-------- Task material

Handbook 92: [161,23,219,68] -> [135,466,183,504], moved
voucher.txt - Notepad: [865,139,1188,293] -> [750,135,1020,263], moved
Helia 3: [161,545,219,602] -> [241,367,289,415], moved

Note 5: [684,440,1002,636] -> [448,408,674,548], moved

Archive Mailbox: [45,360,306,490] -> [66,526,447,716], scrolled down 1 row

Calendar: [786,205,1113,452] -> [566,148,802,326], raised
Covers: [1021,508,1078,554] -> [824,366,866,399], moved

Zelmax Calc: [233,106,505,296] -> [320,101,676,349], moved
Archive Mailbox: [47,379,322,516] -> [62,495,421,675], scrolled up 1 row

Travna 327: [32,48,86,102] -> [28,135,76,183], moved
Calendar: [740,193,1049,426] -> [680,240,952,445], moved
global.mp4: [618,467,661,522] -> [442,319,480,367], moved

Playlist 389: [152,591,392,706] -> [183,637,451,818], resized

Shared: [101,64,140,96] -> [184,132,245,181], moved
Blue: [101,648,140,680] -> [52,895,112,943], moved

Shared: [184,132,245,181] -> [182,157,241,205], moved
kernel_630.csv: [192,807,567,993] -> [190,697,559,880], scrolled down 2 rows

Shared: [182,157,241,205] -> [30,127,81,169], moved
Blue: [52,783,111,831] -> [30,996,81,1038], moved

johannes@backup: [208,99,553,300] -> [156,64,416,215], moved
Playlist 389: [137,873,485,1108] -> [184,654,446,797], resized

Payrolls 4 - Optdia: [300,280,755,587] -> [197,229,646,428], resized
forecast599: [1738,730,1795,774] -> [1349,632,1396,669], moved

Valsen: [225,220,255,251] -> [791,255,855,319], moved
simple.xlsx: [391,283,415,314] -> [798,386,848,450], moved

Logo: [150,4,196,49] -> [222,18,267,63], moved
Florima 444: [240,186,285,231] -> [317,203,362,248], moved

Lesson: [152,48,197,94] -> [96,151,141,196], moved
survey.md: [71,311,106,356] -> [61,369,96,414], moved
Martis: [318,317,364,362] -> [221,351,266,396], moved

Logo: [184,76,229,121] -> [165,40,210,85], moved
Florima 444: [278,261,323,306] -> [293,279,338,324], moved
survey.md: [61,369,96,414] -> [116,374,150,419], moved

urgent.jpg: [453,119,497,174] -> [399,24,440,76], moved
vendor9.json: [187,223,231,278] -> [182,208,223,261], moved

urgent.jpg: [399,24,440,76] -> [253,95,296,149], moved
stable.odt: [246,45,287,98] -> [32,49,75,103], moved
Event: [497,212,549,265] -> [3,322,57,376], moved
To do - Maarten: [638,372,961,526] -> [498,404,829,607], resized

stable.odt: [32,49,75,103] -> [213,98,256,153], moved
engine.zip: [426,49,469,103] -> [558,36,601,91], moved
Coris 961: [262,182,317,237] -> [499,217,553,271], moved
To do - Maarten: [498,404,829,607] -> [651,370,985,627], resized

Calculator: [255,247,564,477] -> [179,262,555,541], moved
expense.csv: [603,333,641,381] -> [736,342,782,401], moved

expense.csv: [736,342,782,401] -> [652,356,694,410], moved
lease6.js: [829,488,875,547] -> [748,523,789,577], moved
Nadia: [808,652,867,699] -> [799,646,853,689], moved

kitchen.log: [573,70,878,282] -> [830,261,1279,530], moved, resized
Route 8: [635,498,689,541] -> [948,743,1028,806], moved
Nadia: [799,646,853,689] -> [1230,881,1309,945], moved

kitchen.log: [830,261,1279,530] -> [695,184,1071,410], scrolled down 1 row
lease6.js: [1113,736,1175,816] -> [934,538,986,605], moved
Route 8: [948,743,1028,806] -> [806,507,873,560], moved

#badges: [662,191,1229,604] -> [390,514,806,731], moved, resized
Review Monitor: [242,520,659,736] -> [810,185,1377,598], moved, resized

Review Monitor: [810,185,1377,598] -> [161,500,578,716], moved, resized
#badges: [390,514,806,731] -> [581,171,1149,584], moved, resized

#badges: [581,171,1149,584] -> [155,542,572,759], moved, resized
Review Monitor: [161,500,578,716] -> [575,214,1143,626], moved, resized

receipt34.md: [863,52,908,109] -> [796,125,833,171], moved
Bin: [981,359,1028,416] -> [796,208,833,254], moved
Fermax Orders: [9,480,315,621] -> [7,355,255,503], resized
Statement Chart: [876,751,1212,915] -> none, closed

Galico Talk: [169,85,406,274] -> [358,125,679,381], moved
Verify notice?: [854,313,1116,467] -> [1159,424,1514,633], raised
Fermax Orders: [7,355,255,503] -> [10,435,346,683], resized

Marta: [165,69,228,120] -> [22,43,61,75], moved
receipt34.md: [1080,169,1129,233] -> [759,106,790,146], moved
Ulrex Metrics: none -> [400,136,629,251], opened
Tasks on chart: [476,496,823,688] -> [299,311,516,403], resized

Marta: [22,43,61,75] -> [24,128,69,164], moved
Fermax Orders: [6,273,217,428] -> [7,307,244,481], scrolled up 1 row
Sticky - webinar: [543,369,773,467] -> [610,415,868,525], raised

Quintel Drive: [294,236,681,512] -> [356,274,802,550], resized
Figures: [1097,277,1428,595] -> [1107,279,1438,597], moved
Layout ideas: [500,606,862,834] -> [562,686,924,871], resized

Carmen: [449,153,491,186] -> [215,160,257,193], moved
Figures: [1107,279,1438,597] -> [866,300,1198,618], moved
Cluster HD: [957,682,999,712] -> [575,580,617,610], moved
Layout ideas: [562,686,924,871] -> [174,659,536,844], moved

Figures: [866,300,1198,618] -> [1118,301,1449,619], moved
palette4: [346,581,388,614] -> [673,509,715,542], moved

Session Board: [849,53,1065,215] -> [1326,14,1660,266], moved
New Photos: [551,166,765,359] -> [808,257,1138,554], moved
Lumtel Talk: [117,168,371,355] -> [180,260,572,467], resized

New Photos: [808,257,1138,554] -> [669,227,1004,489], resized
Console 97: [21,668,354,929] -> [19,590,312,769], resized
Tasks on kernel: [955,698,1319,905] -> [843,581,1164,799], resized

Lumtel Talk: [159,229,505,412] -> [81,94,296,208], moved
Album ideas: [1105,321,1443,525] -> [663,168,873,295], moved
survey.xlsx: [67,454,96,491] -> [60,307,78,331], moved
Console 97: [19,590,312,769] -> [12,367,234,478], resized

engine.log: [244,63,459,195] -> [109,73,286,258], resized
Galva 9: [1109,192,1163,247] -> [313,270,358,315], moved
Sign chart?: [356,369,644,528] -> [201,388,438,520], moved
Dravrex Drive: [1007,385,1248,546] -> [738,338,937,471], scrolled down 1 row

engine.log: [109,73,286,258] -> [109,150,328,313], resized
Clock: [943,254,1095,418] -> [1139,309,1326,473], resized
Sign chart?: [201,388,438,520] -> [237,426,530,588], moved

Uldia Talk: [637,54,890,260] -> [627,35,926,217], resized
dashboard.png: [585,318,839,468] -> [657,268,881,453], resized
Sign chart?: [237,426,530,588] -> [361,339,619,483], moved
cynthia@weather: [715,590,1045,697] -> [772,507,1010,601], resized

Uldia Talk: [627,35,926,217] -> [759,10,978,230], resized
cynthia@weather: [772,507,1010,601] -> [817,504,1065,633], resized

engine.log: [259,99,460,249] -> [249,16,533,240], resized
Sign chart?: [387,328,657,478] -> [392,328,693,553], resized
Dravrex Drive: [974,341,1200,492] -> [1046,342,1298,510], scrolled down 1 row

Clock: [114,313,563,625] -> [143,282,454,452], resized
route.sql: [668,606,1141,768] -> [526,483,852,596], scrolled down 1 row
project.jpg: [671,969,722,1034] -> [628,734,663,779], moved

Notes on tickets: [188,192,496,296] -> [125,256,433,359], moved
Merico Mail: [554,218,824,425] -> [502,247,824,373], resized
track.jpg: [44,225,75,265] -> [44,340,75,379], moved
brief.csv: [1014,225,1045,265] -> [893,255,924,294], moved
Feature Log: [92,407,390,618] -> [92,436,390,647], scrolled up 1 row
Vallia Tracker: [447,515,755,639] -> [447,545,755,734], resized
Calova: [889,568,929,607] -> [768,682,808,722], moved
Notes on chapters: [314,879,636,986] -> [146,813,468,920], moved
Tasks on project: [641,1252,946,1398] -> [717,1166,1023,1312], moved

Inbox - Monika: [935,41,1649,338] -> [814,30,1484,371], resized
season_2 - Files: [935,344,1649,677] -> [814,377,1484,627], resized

----------------

Task directions:
Only an exact copy of the listing above, from its first line up to and including the line with "Travna 327: [32,48,86,102]", counts as the answer.

Solution to this problem:
Handbook 92: [161,23,219,68] -> [135,466,183,504], moved
voucher.txt - Notepad: [865,139,1188,293] -> [750,135,1020,263], moved
Helia 3: [161,545,219,602] -> [241,367,289,415], moved

Note 5: [684,440,1002,636] -> [448,408,674,548], moved

Archive Mailbox: [45,360,306,490] -> [66,526,447,716], scrolled down 1 row

Calendar: [786,205,1113,452] -> [566,148,802,326], raised
Covers: [1021,508,1078,554] -> [824,366,866,399], moved

Zelmax Calc: [233,106,505,296] -> [320,101,676,349], moved
Archive Mailbox: [47,379,322,516] -> [62,495,421,675], scrolled up 1 row

Travna 327: [32,48,86,102] -> [28,135,76,183], moved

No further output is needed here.